===== Dataset excerpts =====
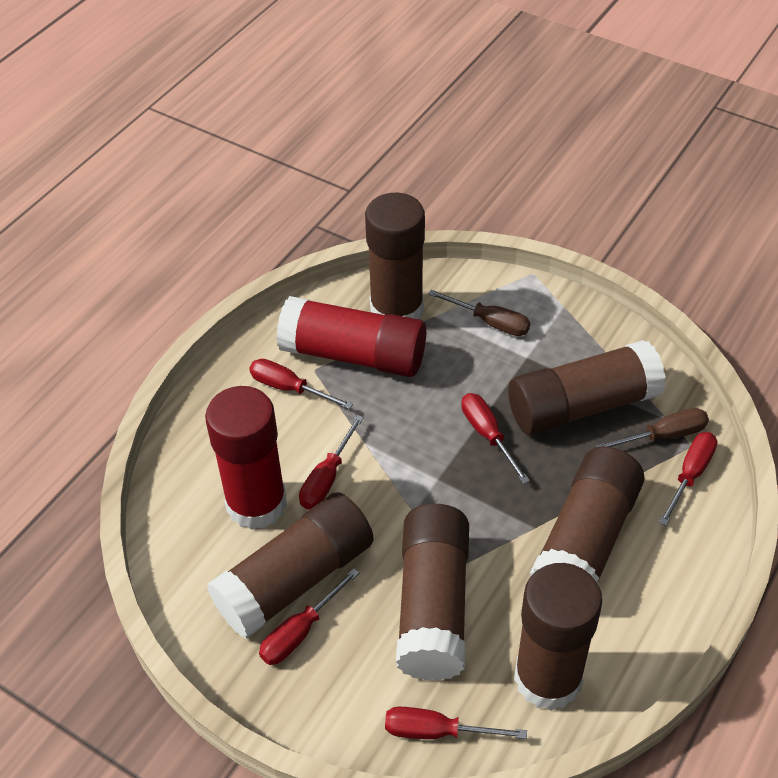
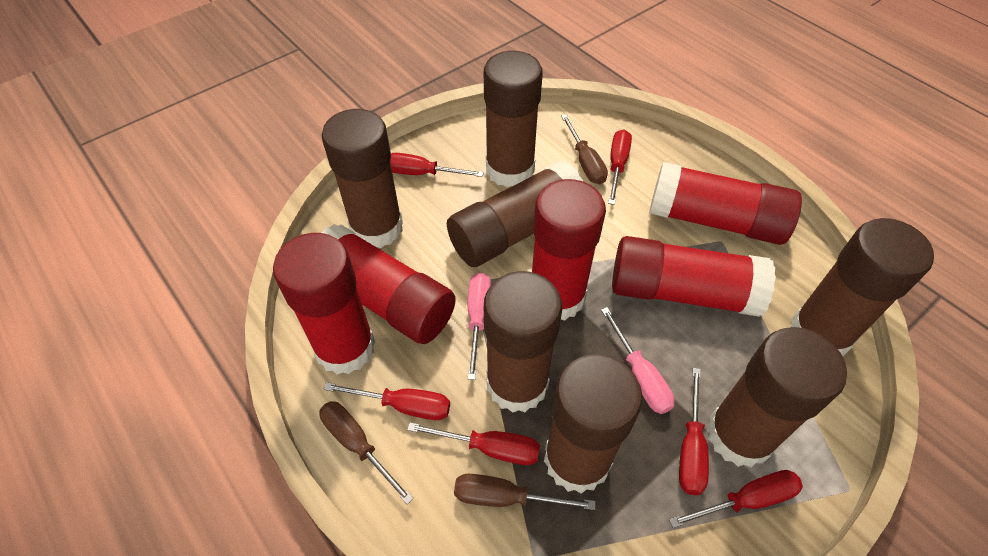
brown glue stick: 6 -> 7
brown screwdriver: 2 -> 3
pink screwdriver: 0 -> 2
red glue stick: 2 -> 5

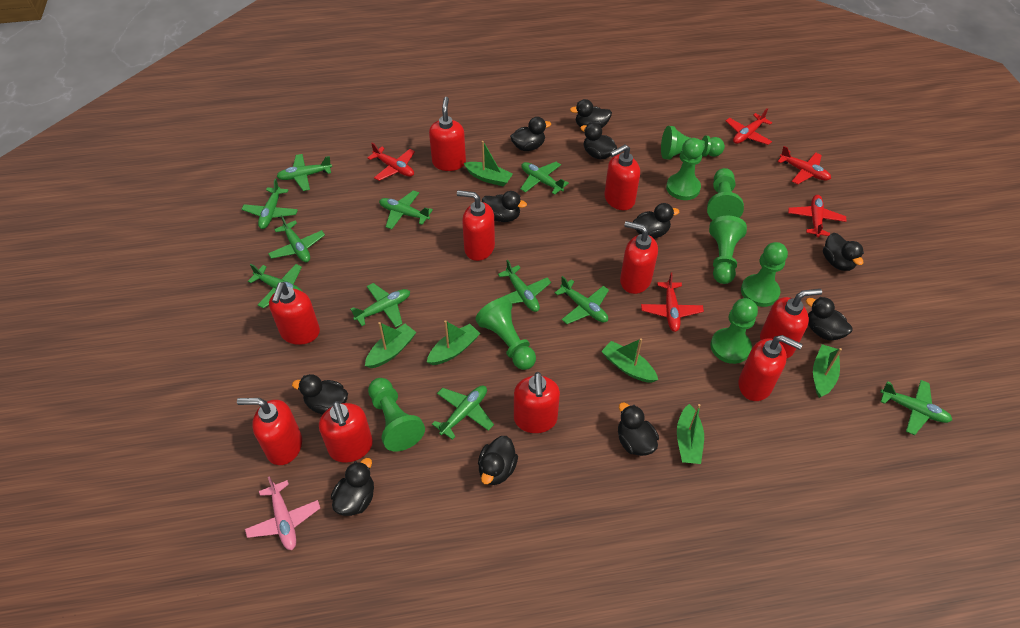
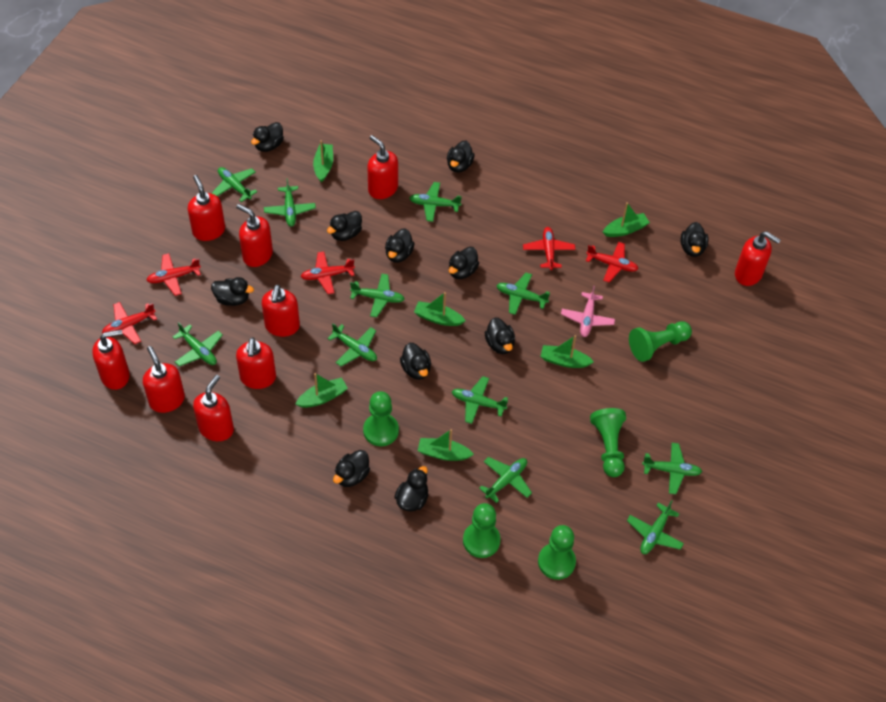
green pawn: 8 -> 5
red soap dispenser: 10 -> 9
=====
**Work item:**
Type the records out again in full, exactly, with each picture omitted.

**Solution to the problem:**
brown glue stick: 6 -> 7
brown screwdriver: 2 -> 3
pink screwdriver: 0 -> 2
red glue stick: 2 -> 5

green pawn: 8 -> 5
red soap dispenser: 10 -> 9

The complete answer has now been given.